• Work instructions
All of the data is to be written out again exactly, without the pictures.

——————————

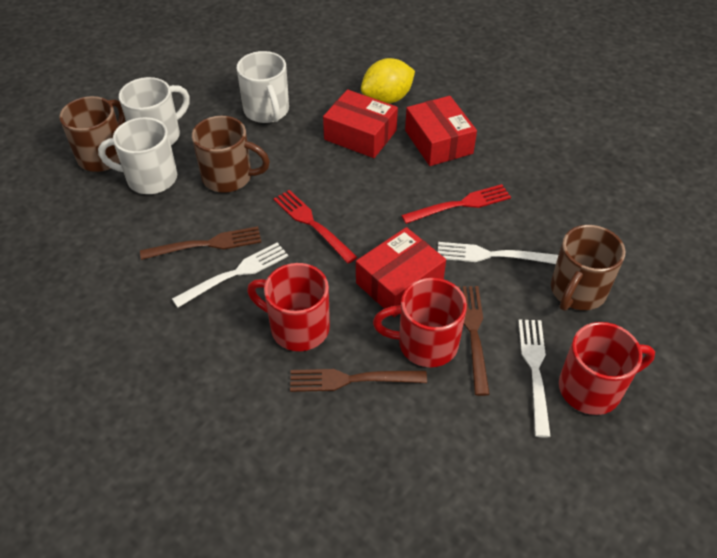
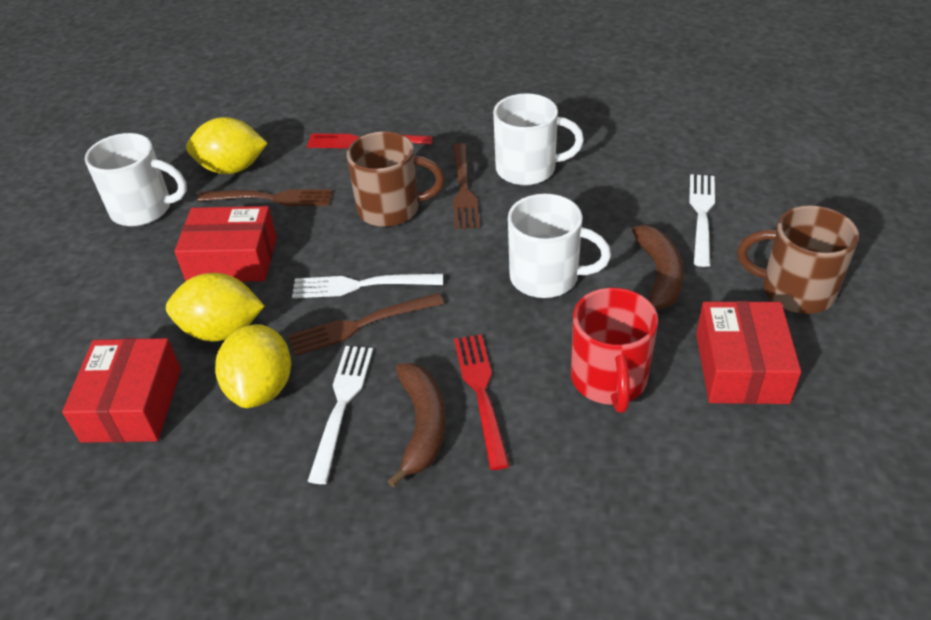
brown banana: 0 -> 2
brown mug: 3 -> 2
red mug: 3 -> 1
yellow lemon: 1 -> 3

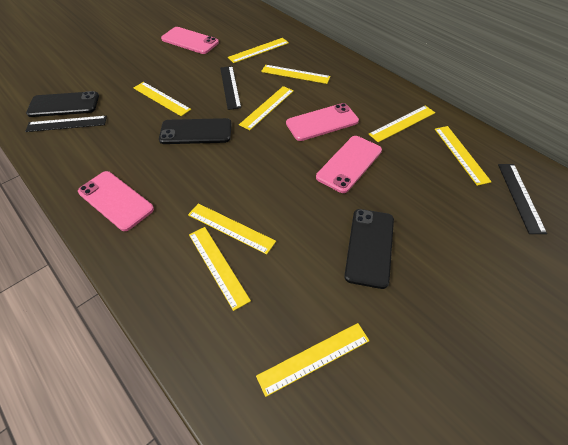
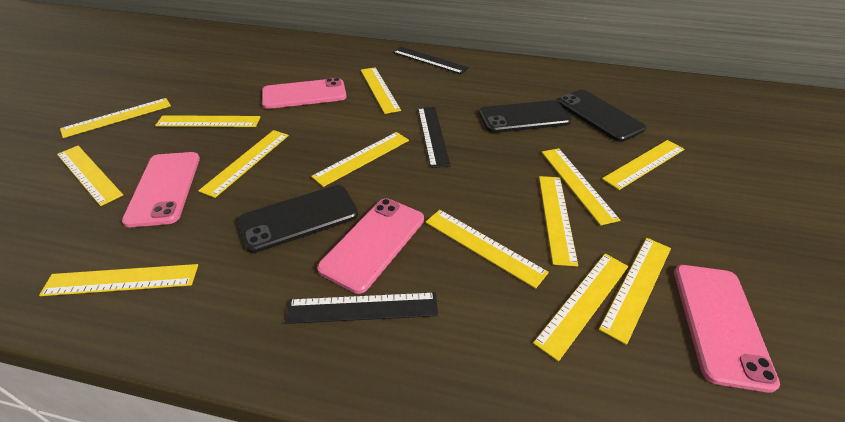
yellow ruler: 9 -> 13

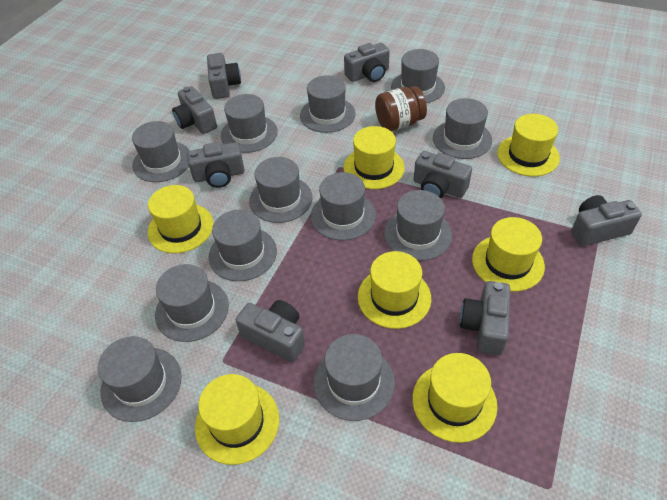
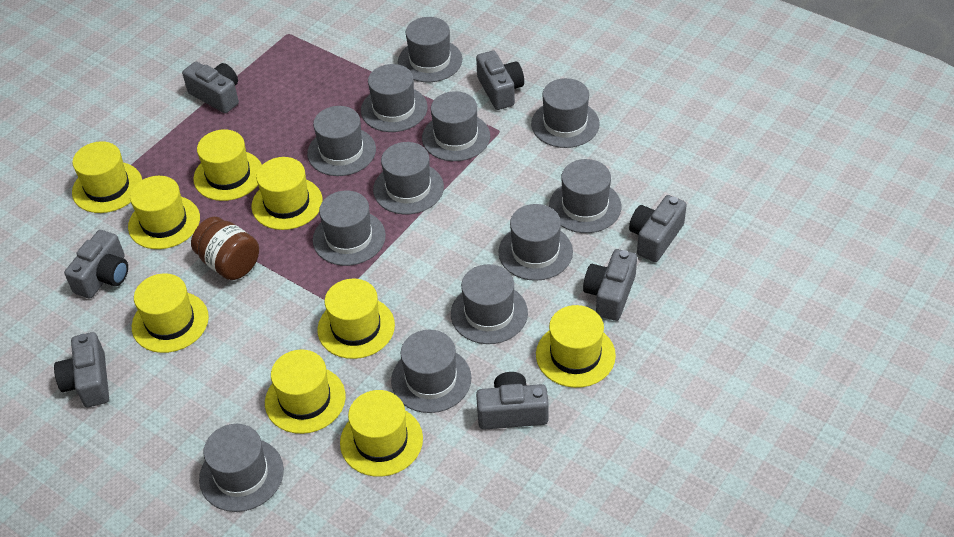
grey camera: 8 -> 7
yellow hat: 7 -> 9

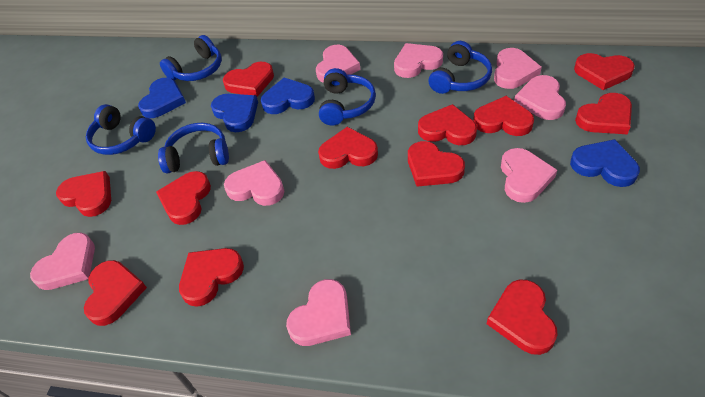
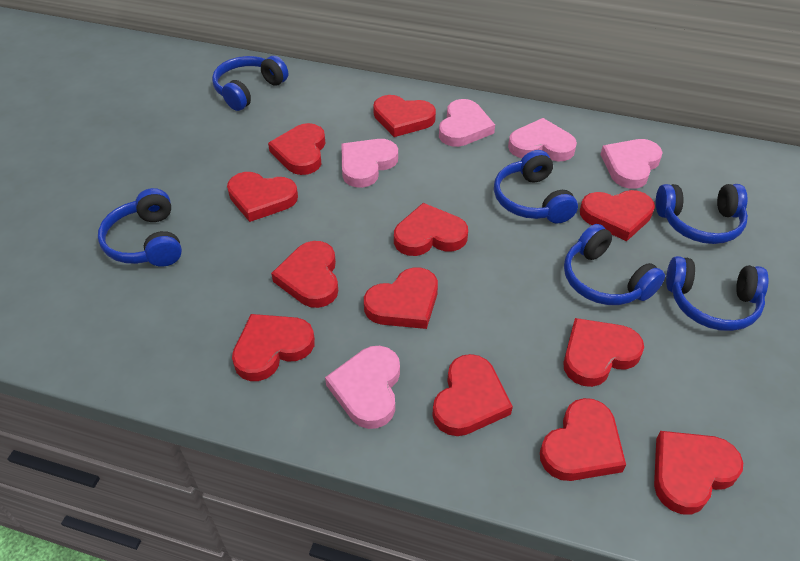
blue headphones: 5 -> 6
blue heart: 4 -> 0
pink heart: 8 -> 5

——————————

• Answer for the task
brown banana: 0 -> 2
brown mug: 3 -> 2
red mug: 3 -> 1
yellow lemon: 1 -> 3

yellow ruler: 9 -> 13

grey camera: 8 -> 7
yellow hat: 7 -> 9

blue headphones: 5 -> 6
blue heart: 4 -> 0
pink heart: 8 -> 5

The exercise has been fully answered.